_Element and text position data_
═══

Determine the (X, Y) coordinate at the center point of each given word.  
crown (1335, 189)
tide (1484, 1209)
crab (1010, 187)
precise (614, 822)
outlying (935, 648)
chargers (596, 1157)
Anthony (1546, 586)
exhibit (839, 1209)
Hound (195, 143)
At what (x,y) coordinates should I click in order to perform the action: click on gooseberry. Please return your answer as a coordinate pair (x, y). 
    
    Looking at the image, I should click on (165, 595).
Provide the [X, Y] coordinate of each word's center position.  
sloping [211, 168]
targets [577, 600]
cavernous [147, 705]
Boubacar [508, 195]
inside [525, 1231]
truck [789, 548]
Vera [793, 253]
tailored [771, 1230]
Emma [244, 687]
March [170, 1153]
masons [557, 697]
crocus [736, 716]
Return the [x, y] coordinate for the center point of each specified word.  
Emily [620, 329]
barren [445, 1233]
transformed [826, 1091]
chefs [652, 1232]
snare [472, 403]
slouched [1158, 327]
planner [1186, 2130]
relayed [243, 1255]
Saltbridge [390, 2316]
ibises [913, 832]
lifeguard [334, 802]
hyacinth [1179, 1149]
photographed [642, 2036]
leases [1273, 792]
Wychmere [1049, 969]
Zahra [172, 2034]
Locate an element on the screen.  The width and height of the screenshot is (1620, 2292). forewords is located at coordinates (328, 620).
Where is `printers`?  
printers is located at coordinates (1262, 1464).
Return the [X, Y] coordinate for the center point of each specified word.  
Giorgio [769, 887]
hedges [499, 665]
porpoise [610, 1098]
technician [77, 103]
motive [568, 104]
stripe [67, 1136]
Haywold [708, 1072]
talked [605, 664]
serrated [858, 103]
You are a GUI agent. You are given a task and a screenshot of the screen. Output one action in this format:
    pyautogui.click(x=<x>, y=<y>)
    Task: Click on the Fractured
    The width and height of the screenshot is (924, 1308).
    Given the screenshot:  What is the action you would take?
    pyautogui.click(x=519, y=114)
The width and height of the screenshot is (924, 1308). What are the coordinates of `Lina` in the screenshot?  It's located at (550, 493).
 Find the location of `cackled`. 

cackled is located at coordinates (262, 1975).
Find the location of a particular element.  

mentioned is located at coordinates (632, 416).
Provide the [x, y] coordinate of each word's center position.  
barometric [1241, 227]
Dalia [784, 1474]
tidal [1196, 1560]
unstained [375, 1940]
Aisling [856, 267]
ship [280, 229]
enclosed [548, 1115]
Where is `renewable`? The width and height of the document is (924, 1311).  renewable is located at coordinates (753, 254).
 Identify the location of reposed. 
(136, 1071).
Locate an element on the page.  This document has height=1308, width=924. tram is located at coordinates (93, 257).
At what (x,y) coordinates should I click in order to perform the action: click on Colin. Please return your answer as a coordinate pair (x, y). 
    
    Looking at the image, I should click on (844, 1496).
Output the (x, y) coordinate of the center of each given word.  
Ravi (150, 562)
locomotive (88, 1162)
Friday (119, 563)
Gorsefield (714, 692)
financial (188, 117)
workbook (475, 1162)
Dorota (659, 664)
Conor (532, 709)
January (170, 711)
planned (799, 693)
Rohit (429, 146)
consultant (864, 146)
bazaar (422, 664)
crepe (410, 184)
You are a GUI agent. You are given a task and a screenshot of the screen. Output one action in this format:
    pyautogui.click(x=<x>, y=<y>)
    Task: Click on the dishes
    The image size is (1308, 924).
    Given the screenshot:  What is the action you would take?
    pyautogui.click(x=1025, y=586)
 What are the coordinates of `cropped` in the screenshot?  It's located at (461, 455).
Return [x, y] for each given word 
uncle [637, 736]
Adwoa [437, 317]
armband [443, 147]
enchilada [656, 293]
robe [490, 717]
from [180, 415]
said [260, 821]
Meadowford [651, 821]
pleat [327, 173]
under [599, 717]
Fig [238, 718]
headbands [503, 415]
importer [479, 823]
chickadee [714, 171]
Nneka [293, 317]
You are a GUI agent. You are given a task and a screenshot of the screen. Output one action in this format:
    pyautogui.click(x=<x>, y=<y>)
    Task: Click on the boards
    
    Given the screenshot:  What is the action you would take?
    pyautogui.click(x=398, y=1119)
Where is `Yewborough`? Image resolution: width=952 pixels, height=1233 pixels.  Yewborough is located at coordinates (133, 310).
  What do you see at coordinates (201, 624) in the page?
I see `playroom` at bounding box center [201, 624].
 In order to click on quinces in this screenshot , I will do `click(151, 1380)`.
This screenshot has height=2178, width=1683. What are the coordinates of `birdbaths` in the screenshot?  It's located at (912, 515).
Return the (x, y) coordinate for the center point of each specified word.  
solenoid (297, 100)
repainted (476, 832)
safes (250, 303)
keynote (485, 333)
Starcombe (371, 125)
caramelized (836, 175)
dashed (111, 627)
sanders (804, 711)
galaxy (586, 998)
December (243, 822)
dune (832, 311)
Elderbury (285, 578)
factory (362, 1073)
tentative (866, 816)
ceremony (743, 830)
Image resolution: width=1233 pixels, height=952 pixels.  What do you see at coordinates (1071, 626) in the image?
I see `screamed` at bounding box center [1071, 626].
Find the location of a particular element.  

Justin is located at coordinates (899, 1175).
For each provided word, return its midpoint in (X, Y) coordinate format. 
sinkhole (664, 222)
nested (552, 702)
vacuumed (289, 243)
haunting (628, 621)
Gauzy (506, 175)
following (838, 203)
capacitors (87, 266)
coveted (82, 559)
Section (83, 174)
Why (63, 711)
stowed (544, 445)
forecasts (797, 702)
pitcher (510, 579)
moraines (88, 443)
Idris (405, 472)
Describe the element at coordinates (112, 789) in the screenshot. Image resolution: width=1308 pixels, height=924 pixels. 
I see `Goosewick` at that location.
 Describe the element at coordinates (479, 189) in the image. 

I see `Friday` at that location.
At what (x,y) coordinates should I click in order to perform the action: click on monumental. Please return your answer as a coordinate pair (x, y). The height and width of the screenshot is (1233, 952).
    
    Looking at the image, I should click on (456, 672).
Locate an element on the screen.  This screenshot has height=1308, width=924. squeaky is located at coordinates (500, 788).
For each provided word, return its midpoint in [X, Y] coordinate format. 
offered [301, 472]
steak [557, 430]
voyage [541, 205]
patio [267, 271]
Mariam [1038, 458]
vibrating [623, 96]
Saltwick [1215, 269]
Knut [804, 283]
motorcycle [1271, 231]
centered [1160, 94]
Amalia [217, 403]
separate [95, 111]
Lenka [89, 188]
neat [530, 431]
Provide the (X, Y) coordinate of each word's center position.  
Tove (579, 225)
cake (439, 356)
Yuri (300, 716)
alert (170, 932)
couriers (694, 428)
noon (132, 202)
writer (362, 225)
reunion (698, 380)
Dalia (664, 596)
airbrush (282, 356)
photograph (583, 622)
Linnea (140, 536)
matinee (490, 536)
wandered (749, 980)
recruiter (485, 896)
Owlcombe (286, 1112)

═══

_Requirement_
Rewrite the rows from the line containing "Amalia [217, 403]" through the line containing "reunion (698, 380)", including the request line among them, and shift every coordinate in the answers by adding -121 to each number.

_Correct output_
Amalia [96, 282]
separate [-26, -10]
Lenka [-32, 67]
neat [409, 310]
Provide the (X, Y) coordinate of each word's center position.  
Tove (458, 104)
cake (318, 235)
Yuri (179, 595)
alert (49, 811)
couriers (573, 307)
noon (11, 81)
writer (241, 104)
reunion (577, 259)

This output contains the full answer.